# Exercise:
Skip every picture, and output exactly the lines starting at the one with "gray circle: (62, 20) -> (65, 34), moved" and running through the last line of the material below.

══ Records shown ══

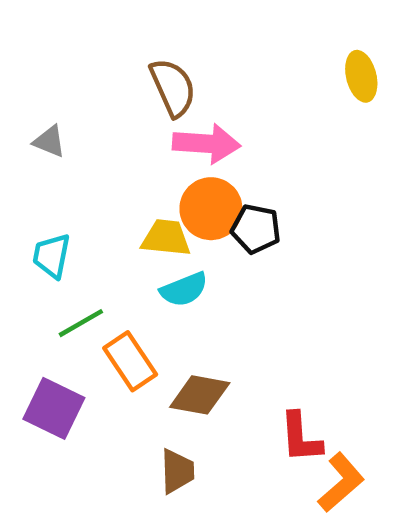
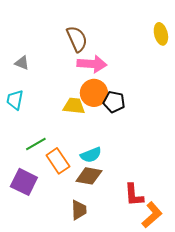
cyan trapezoid: (52, 256) -> (15, 100), moved
cyan semicircle: (184, 289) -> (91, 155), moved

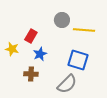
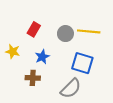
gray circle: (62, 20) -> (65, 34), moved
red rectangle: (31, 36) -> (34, 29), moved

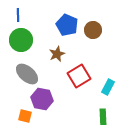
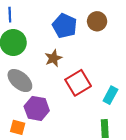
brown circle: (93, 30) -> (97, 21), moved

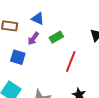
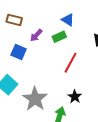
blue triangle: (38, 19) -> (68, 20), moved

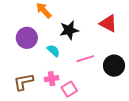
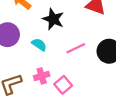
black star: (69, 30) -> (53, 19), turned -30

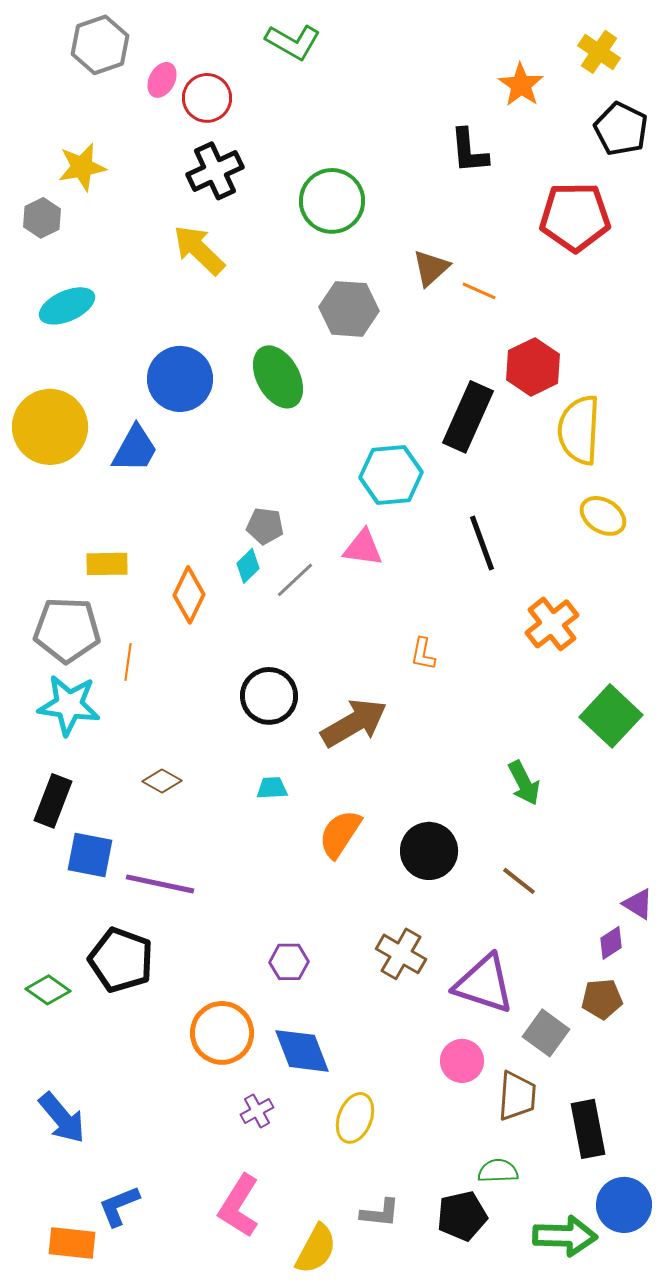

═══

# Solved problem:
gray circle: (62, 20) -> (65, 34), moved
red rectangle: (31, 36) -> (34, 29), moved

brown circle: (93, 30) -> (97, 21), moved

blue triangle: (38, 19) -> (68, 20), moved

black star: (69, 30) -> (53, 19), turned -30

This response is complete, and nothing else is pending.